Geometric shape edit sequences:
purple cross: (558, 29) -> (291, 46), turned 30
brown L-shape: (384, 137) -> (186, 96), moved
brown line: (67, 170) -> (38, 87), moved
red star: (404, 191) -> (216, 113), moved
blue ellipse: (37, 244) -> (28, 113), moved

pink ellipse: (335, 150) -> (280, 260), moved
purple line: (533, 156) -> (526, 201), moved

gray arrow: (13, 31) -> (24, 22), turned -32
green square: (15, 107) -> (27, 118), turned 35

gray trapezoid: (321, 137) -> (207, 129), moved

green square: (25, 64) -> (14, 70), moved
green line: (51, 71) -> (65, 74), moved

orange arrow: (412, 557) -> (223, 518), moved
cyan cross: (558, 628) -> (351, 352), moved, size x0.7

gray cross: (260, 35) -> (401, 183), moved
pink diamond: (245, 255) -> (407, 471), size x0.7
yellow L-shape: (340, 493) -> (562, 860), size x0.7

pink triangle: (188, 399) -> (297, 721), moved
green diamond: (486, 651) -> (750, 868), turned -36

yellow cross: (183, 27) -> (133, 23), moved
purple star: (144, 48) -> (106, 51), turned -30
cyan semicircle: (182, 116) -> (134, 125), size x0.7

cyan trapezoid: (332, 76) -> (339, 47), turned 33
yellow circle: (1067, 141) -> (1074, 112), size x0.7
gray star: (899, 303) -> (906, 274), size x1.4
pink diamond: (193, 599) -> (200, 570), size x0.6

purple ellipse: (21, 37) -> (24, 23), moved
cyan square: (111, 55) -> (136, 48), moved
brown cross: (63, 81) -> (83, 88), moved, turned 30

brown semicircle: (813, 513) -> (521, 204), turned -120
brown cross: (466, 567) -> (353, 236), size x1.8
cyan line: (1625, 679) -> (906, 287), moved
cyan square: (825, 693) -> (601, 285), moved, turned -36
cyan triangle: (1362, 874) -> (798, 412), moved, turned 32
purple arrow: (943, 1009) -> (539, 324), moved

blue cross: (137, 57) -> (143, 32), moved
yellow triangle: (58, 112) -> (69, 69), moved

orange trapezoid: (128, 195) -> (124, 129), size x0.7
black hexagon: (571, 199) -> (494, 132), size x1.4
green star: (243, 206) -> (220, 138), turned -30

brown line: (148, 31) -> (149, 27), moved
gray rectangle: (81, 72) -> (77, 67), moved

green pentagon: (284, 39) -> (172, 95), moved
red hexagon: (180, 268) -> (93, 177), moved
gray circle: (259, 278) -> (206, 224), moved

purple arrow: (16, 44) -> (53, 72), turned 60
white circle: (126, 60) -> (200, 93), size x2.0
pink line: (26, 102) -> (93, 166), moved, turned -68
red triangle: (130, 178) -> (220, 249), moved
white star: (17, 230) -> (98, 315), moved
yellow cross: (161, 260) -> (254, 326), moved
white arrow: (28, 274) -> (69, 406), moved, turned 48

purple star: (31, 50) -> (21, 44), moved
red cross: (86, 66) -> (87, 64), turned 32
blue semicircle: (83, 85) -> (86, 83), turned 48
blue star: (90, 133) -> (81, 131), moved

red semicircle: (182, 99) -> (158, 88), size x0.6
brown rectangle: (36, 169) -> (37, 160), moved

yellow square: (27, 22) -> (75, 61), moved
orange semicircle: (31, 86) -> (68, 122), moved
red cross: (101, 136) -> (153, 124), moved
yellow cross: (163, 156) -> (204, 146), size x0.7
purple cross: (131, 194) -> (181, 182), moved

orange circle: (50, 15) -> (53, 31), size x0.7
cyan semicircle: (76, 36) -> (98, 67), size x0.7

**Task to complete**
Restate the whole set of entries exactly.

**Exercise result**
purple cross: (558, 29) -> (291, 46), turned 30
brown L-shape: (384, 137) -> (186, 96), moved
brown line: (67, 170) -> (38, 87), moved
red star: (404, 191) -> (216, 113), moved
blue ellipse: (37, 244) -> (28, 113), moved

pink ellipse: (335, 150) -> (280, 260), moved
purple line: (533, 156) -> (526, 201), moved

gray arrow: (13, 31) -> (24, 22), turned -32
green square: (15, 107) -> (27, 118), turned 35

gray trapezoid: (321, 137) -> (207, 129), moved

green square: (25, 64) -> (14, 70), moved
green line: (51, 71) -> (65, 74), moved

orange arrow: (412, 557) -> (223, 518), moved
cyan cross: (558, 628) -> (351, 352), moved, size x0.7

gray cross: (260, 35) -> (401, 183), moved
pink diamond: (245, 255) -> (407, 471), size x0.7
yellow L-shape: (340, 493) -> (562, 860), size x0.7

pink triangle: (188, 399) -> (297, 721), moved
green diamond: (486, 651) -> (750, 868), turned -36

yellow cross: (183, 27) -> (133, 23), moved
purple star: (144, 48) -> (106, 51), turned -30
cyan semicircle: (182, 116) -> (134, 125), size x0.7

cyan trapezoid: (332, 76) -> (339, 47), turned 33
yellow circle: (1067, 141) -> (1074, 112), size x0.7
gray star: (899, 303) -> (906, 274), size x1.4
pink diamond: (193, 599) -> (200, 570), size x0.6

purple ellipse: (21, 37) -> (24, 23), moved
cyan square: (111, 55) -> (136, 48), moved
brown cross: (63, 81) -> (83, 88), moved, turned 30

brown semicircle: (813, 513) -> (521, 204), turned -120
brown cross: (466, 567) -> (353, 236), size x1.8
cyan line: (1625, 679) -> (906, 287), moved
cyan square: (825, 693) -> (601, 285), moved, turned -36
cyan triangle: (1362, 874) -> (798, 412), moved, turned 32
purple arrow: (943, 1009) -> (539, 324), moved

blue cross: (137, 57) -> (143, 32), moved
yellow triangle: (58, 112) -> (69, 69), moved

orange trapezoid: (128, 195) -> (124, 129), size x0.7
black hexagon: (571, 199) -> (494, 132), size x1.4
green star: (243, 206) -> (220, 138), turned -30

brown line: (148, 31) -> (149, 27), moved
gray rectangle: (81, 72) -> (77, 67), moved

green pentagon: (284, 39) -> (172, 95), moved
red hexagon: (180, 268) -> (93, 177), moved
gray circle: (259, 278) -> (206, 224), moved

purple arrow: (16, 44) -> (53, 72), turned 60
white circle: (126, 60) -> (200, 93), size x2.0
pink line: (26, 102) -> (93, 166), moved, turned -68
red triangle: (130, 178) -> (220, 249), moved
white star: (17, 230) -> (98, 315), moved
yellow cross: (161, 260) -> (254, 326), moved
white arrow: (28, 274) -> (69, 406), moved, turned 48

purple star: (31, 50) -> (21, 44), moved
red cross: (86, 66) -> (87, 64), turned 32
blue semicircle: (83, 85) -> (86, 83), turned 48
blue star: (90, 133) -> (81, 131), moved

red semicircle: (182, 99) -> (158, 88), size x0.6
brown rectangle: (36, 169) -> (37, 160), moved

yellow square: (27, 22) -> (75, 61), moved
orange semicircle: (31, 86) -> (68, 122), moved
red cross: (101, 136) -> (153, 124), moved
yellow cross: (163, 156) -> (204, 146), size x0.7
purple cross: (131, 194) -> (181, 182), moved

orange circle: (50, 15) -> (53, 31), size x0.7
cyan semicircle: (76, 36) -> (98, 67), size x0.7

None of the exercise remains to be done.